ACTION ITEM: Among the entries that follow, some lines contain the word "soap". Show all of them.

AVAILABLE DATA:
Segment Open
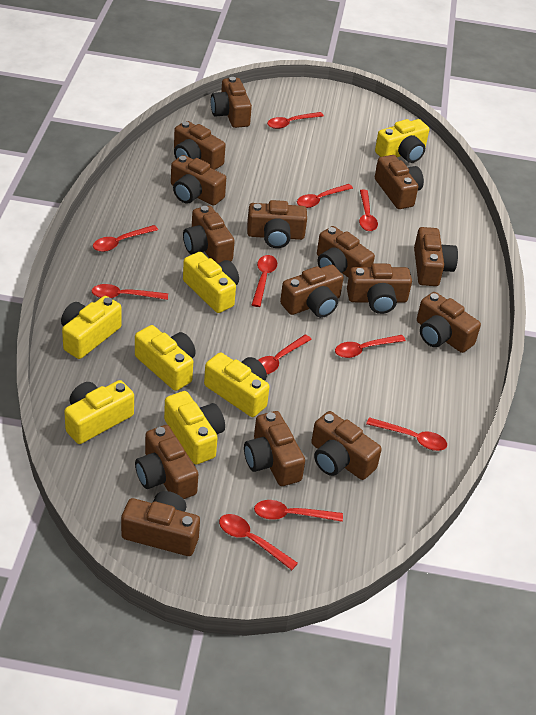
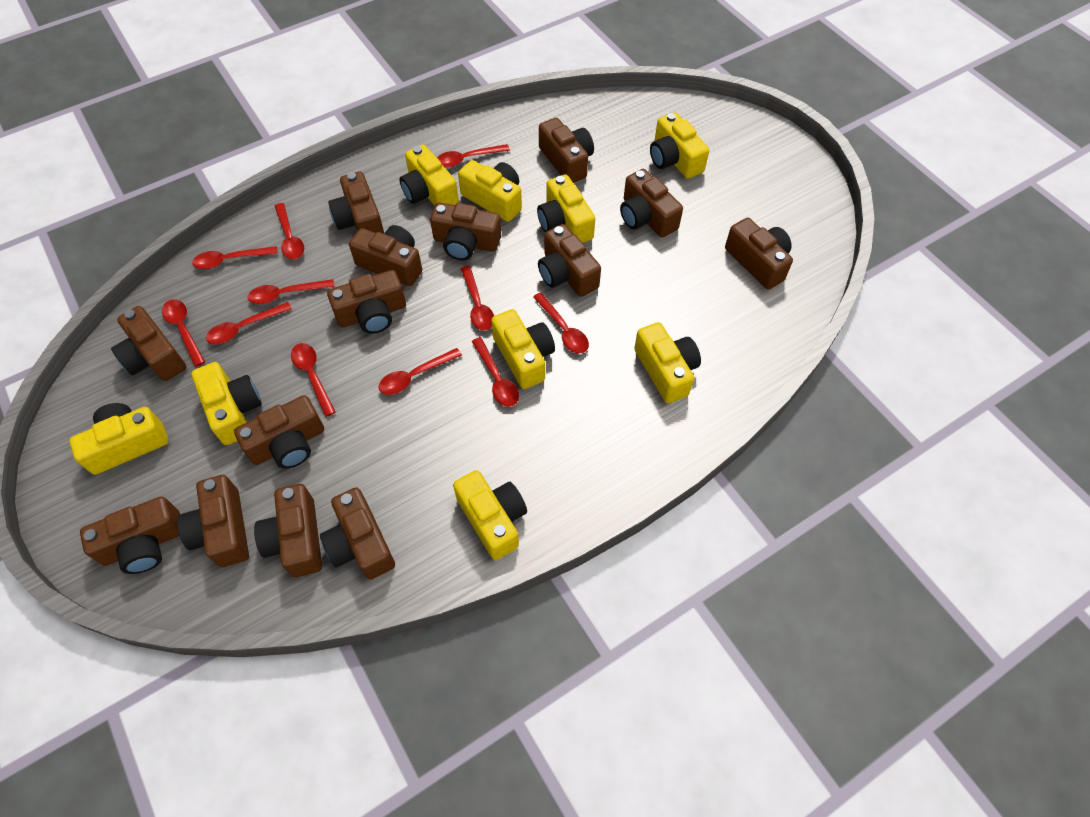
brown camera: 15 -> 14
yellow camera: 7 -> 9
Segment Closed
Segment Open
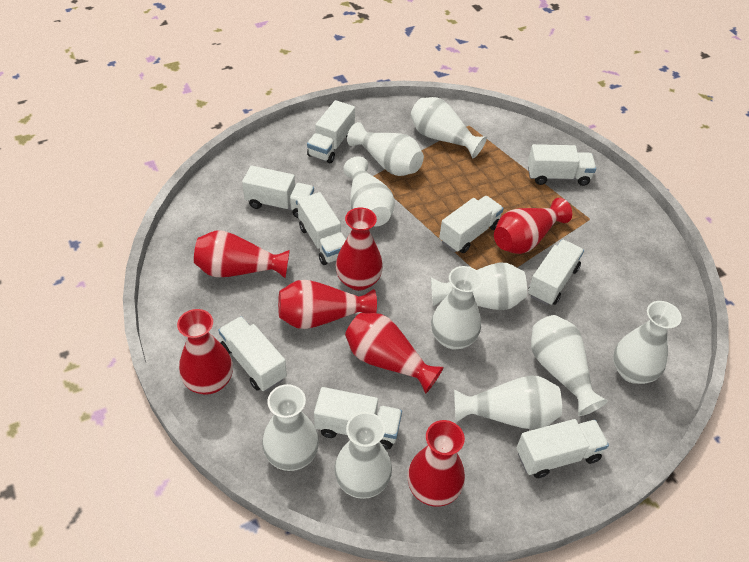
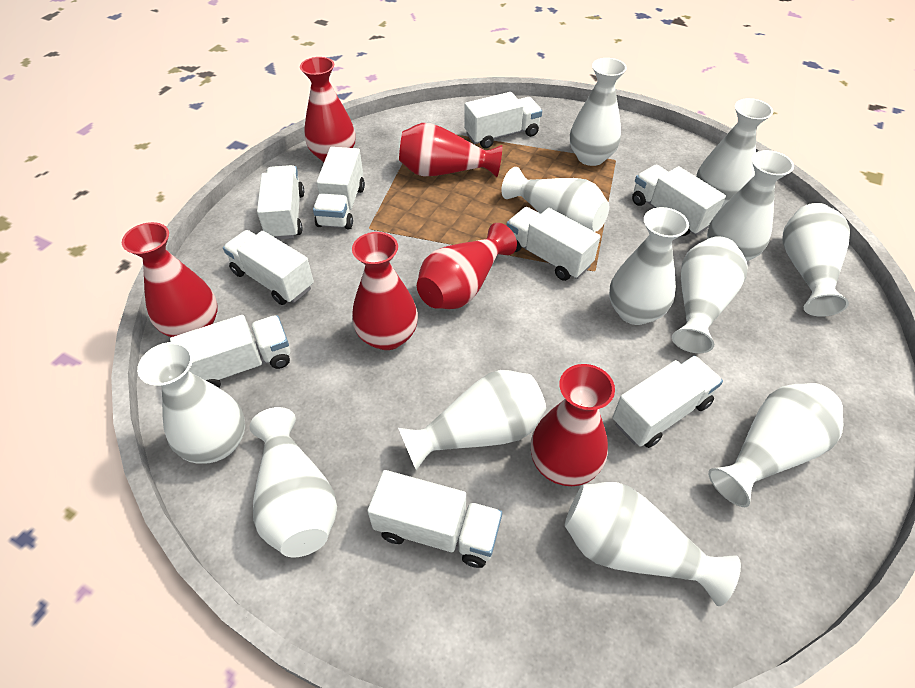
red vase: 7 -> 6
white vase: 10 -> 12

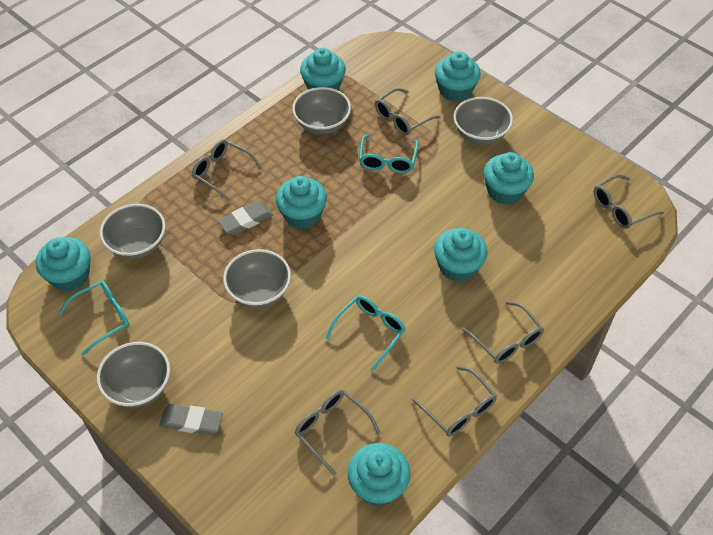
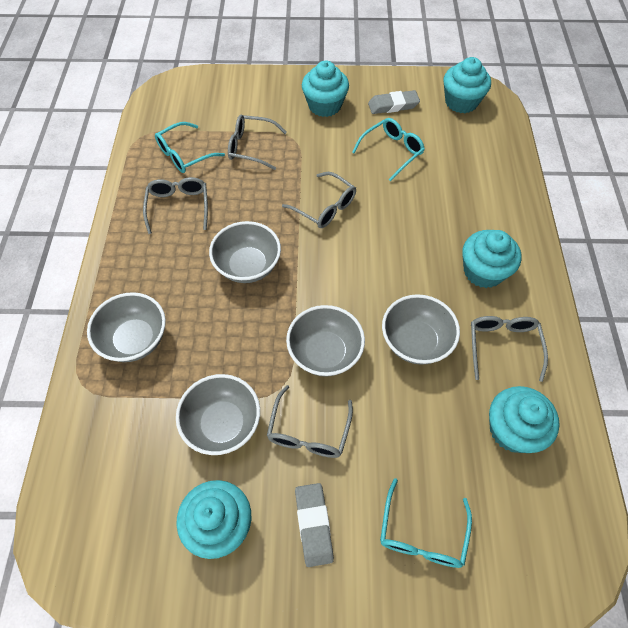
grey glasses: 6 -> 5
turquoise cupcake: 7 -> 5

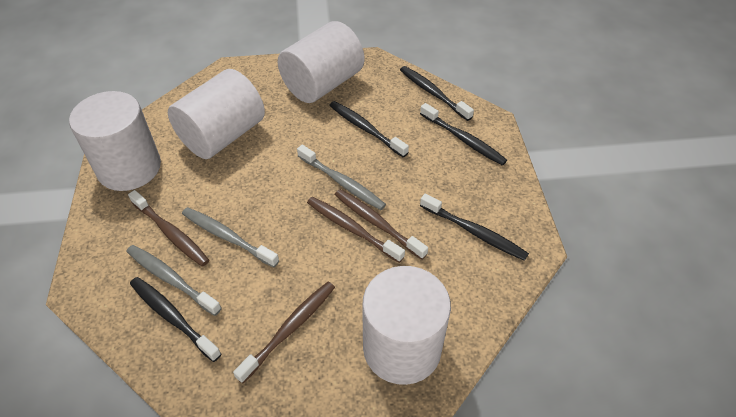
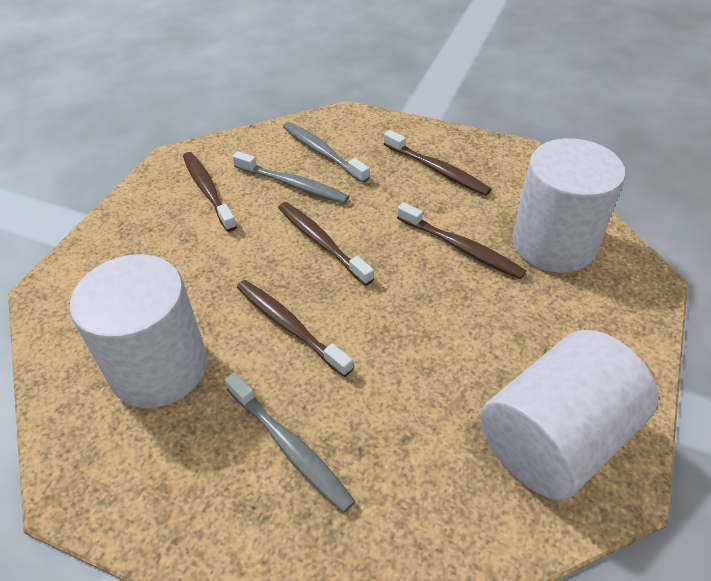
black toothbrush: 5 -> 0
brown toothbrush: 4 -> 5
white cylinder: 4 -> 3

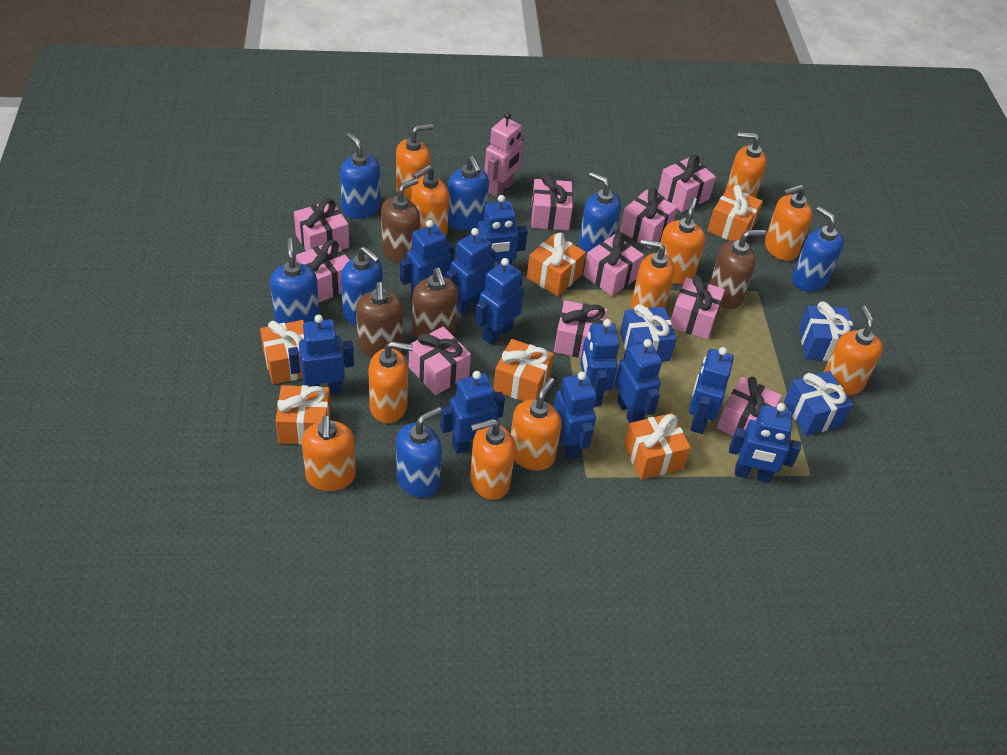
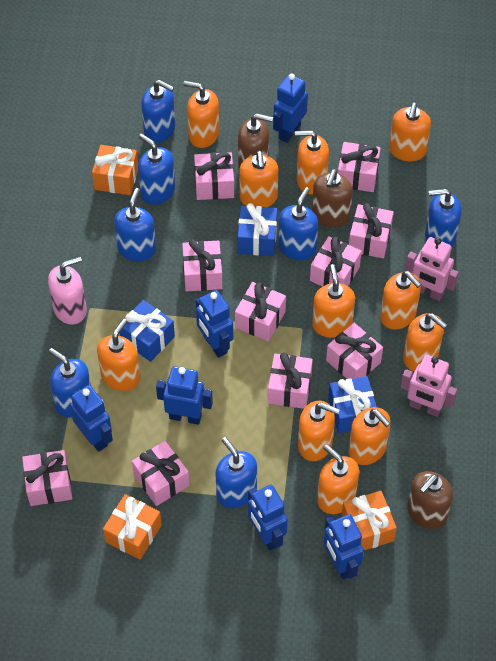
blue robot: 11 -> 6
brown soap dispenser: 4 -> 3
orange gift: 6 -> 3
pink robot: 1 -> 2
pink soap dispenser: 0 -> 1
Segment Closed
Segment Open
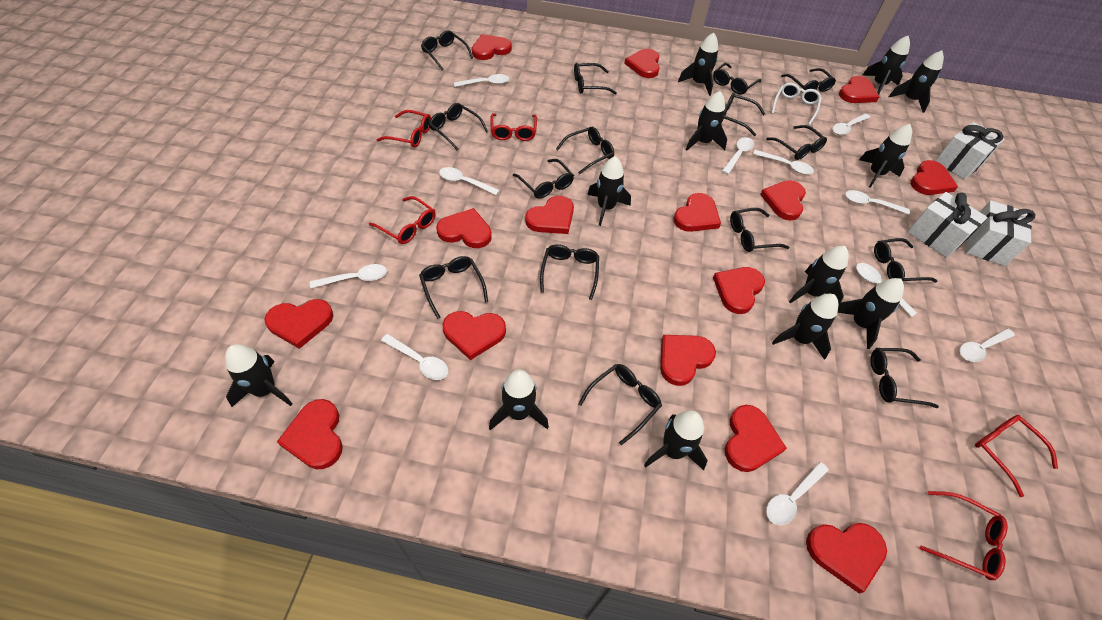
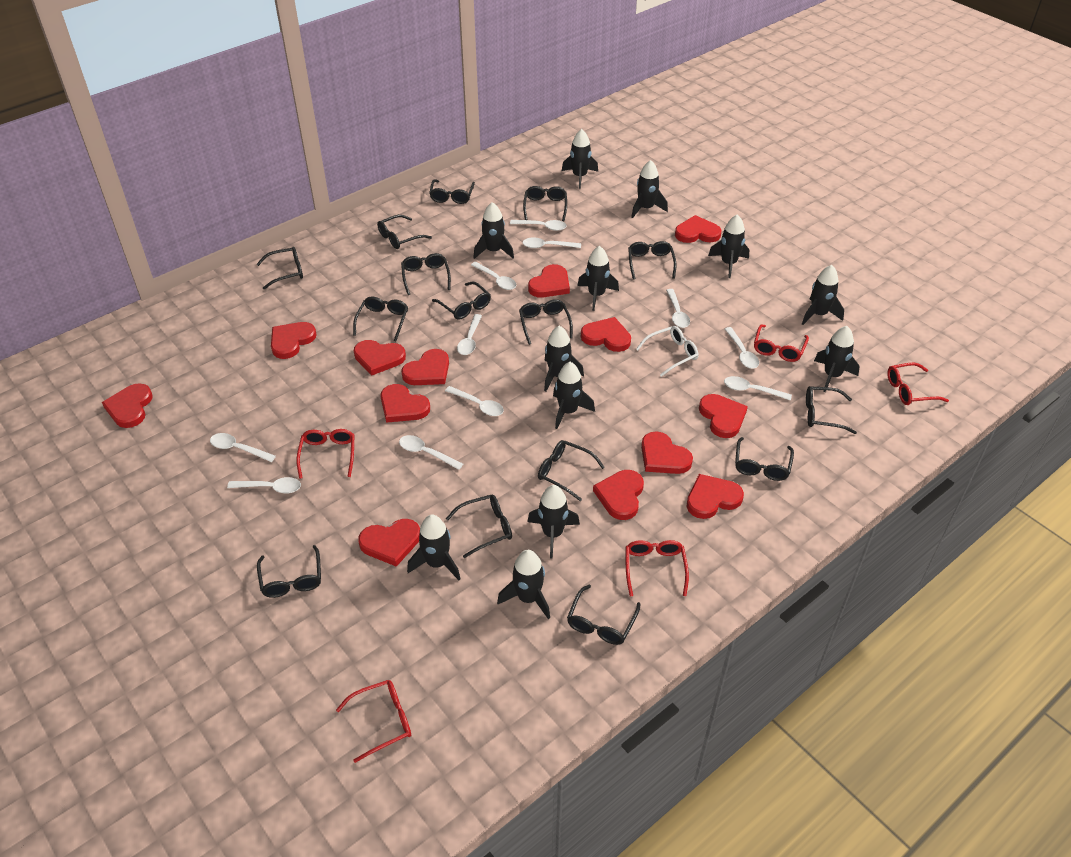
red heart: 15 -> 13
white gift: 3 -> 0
Segment Closed
OUTPUT OF THE TASK:
brown soap dispenser: 4 -> 3
pink soap dispenser: 0 -> 1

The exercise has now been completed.